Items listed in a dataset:
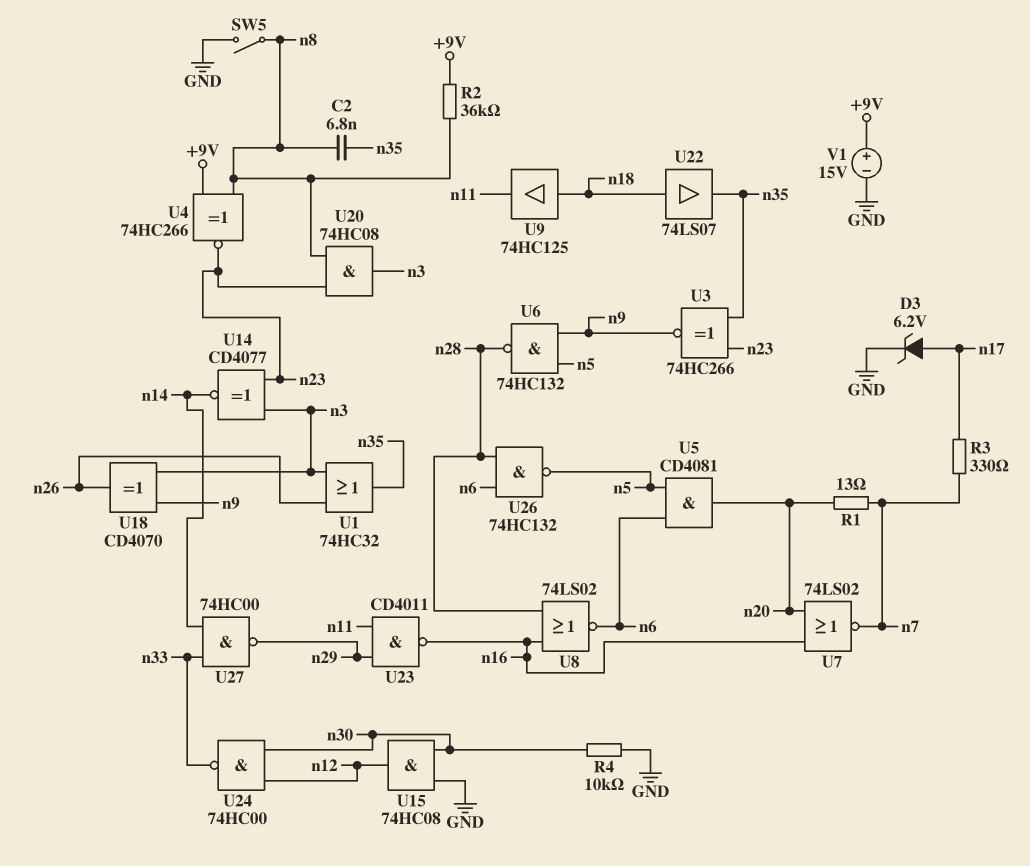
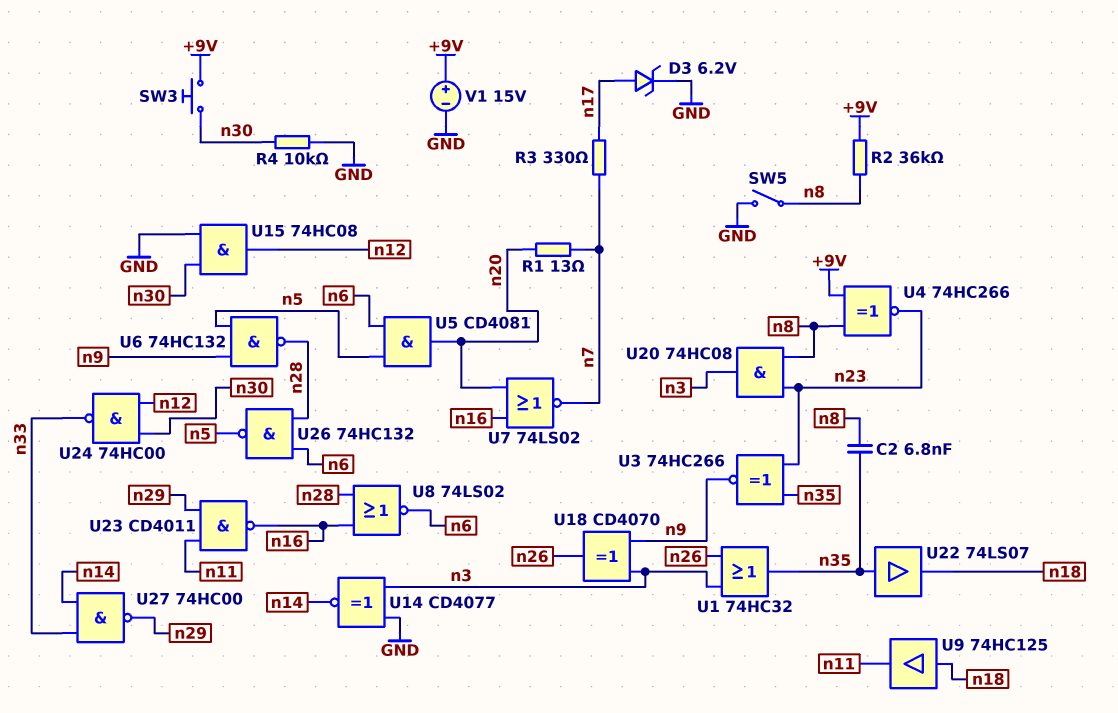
SW3: none -> button (+9V, n30)
U14: XNOR CD4077 (in n3, in n23, out n14) -> XNOR CD4077 (in GND, in n3, out n14)
U22: buffer 74LS07 (in n18, out n35) -> buffer 74LS07 (in n35, out n18)

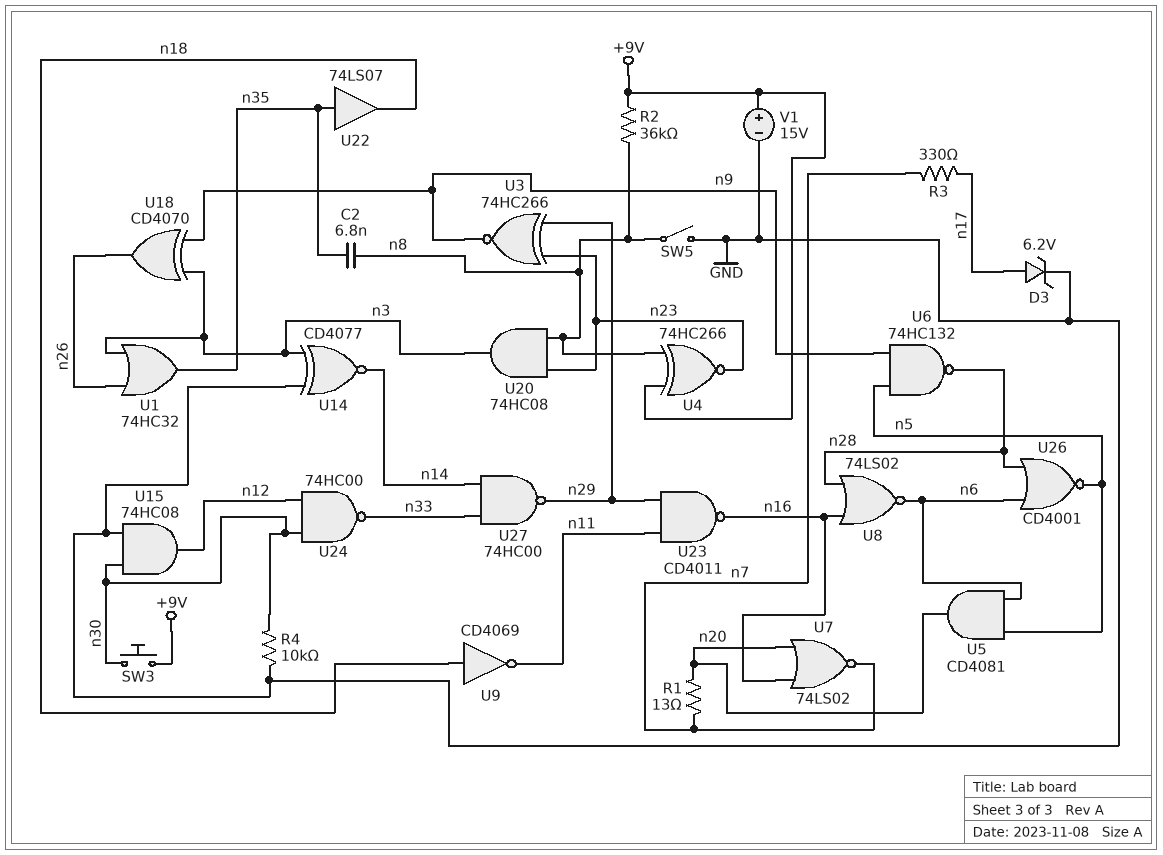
U3: XNOR 74HC266 (in n23, in n35, out n9) -> XNOR 74HC266 (in n23, in n29, out n9)
U9: buffer 74HC125 (in n18, out n11) -> NOT CD4069 (in n18, out n11)
U26: NAND 74HC132 (in n6, in n28, out n5) -> NOR CD4001 (in n6, in n28, out n5)

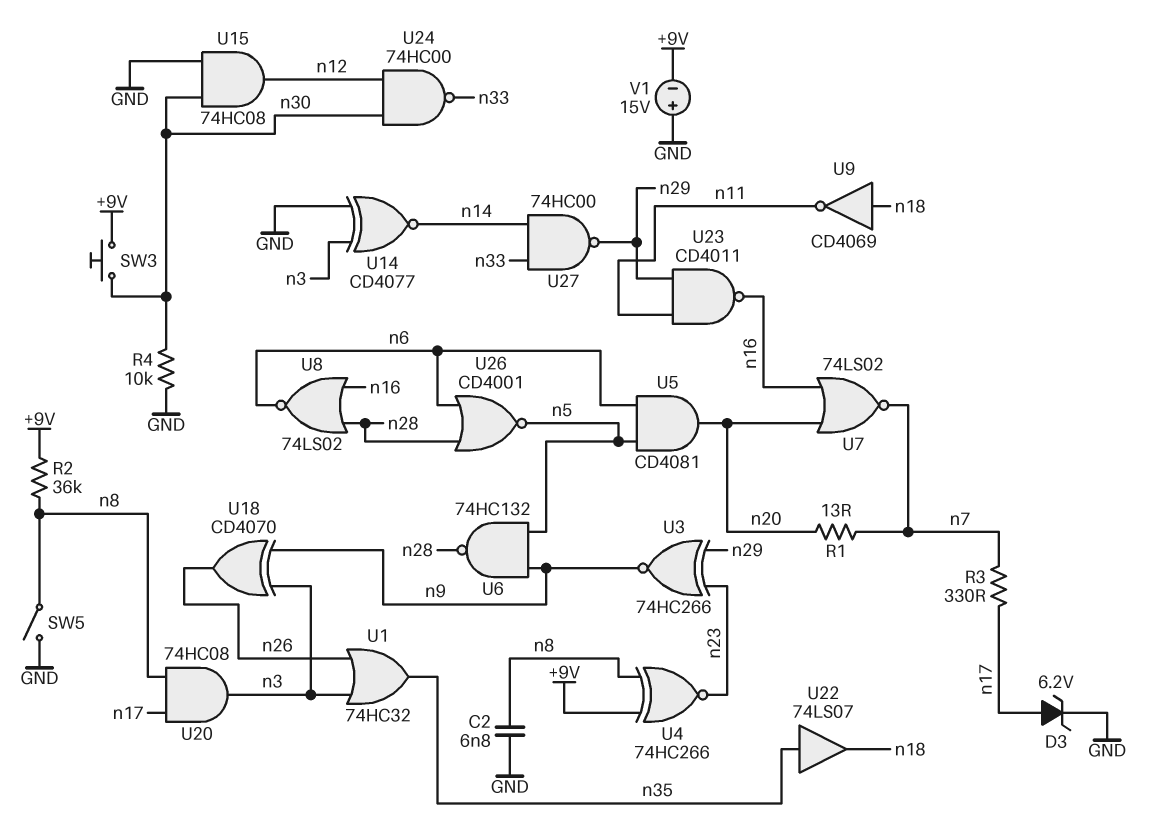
C2: 6.8nF (n8, n35) -> 6.8nF (GND, n8)
U20: AND 74HC08 (in n8, in n23, out n3) -> AND 74HC08 (in n8, in n17, out n3)
V1: 15V (plus +9V, minus GND) -> 15V (plus GND, minus +9V)

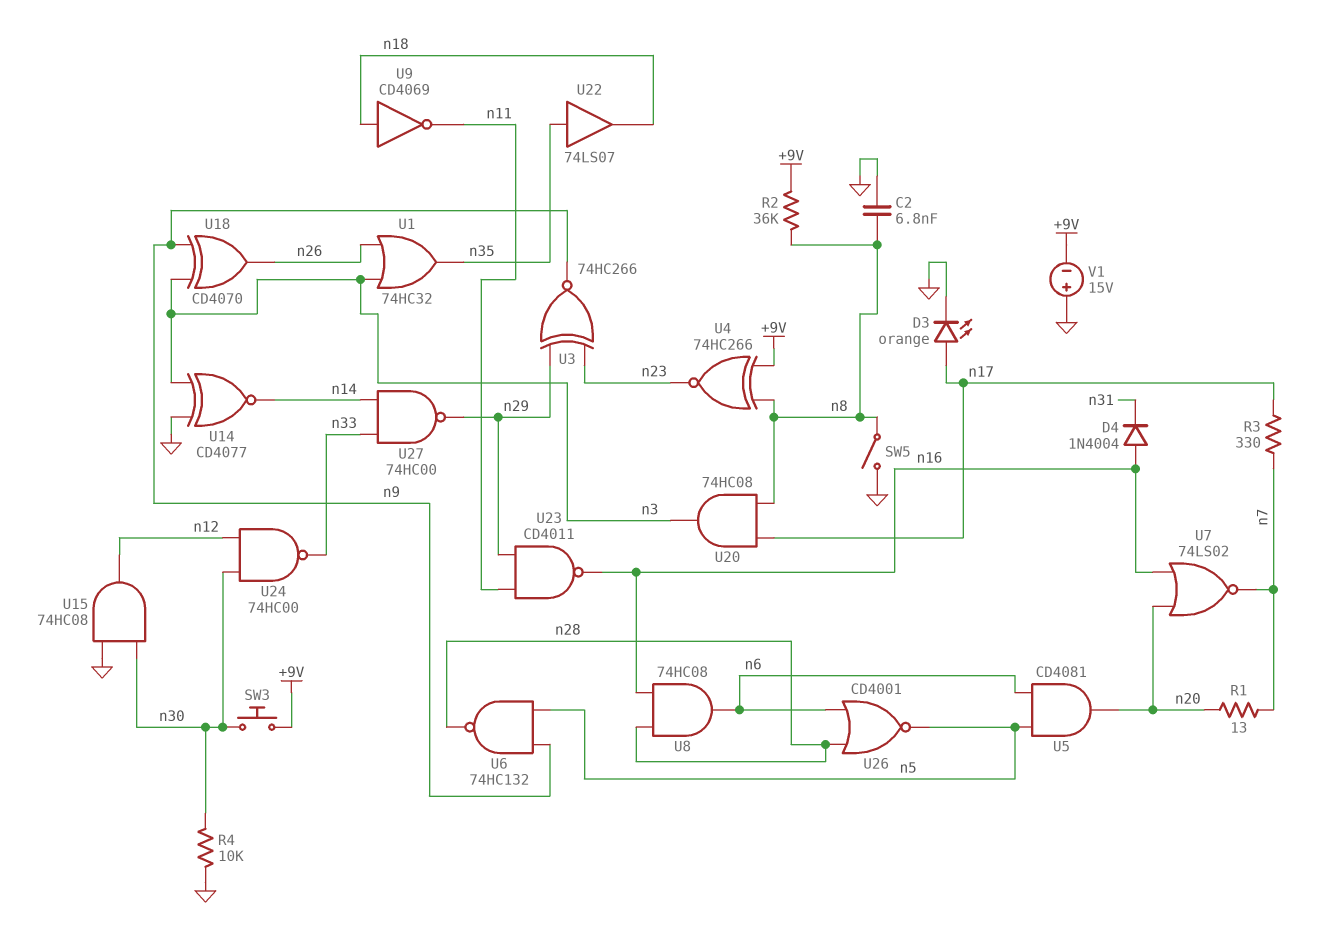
D3: zener 6.2V (A n17, K GND) -> LED orange (A n17, K GND)
D4: none -> diode 1N4004 (A n16, K n31)
U8: NOR 74LS02 (in n16, in n28, out n6) -> AND 74HC08 (in n16, in n28, out n6)

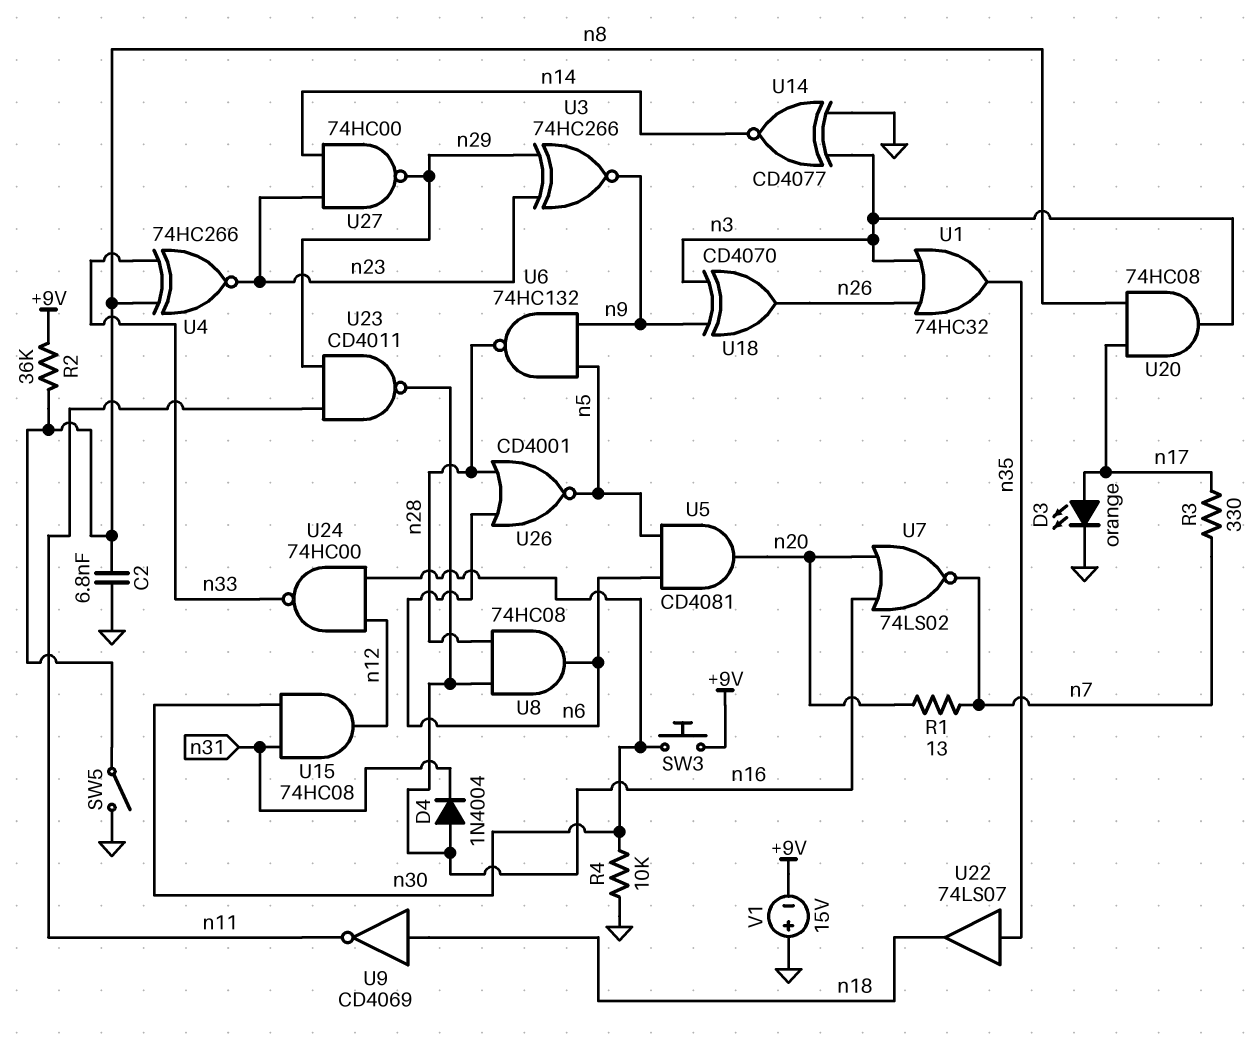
U4: XNOR 74HC266 (in +9V, in n8, out n23) -> XNOR 74HC266 (in n8, in n33, out n23)
U15: AND 74HC08 (in GND, in n30, out n12) -> AND 74HC08 (in n30, in n31, out n12)
U27: NAND 74HC00 (in n14, in n33, out n29) -> NAND 74HC00 (in n14, in n23, out n29)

Exercise directions:
Return the entries above exactly as they appear. Pictures should not be copied.

Finished exercise:
SW3: none -> button (+9V, n30)
U14: XNOR CD4077 (in n3, in n23, out n14) -> XNOR CD4077 (in GND, in n3, out n14)
U22: buffer 74LS07 (in n18, out n35) -> buffer 74LS07 (in n35, out n18)

U3: XNOR 74HC266 (in n23, in n35, out n9) -> XNOR 74HC266 (in n23, in n29, out n9)
U9: buffer 74HC125 (in n18, out n11) -> NOT CD4069 (in n18, out n11)
U26: NAND 74HC132 (in n6, in n28, out n5) -> NOR CD4001 (in n6, in n28, out n5)

C2: 6.8nF (n8, n35) -> 6.8nF (GND, n8)
U20: AND 74HC08 (in n8, in n23, out n3) -> AND 74HC08 (in n8, in n17, out n3)
V1: 15V (plus +9V, minus GND) -> 15V (plus GND, minus +9V)

D3: zener 6.2V (A n17, K GND) -> LED orange (A n17, K GND)
D4: none -> diode 1N4004 (A n16, K n31)
U8: NOR 74LS02 (in n16, in n28, out n6) -> AND 74HC08 (in n16, in n28, out n6)

U4: XNOR 74HC266 (in +9V, in n8, out n23) -> XNOR 74HC266 (in n8, in n33, out n23)
U15: AND 74HC08 (in GND, in n30, out n12) -> AND 74HC08 (in n30, in n31, out n12)
U27: NAND 74HC00 (in n14, in n33, out n29) -> NAND 74HC00 (in n14, in n23, out n29)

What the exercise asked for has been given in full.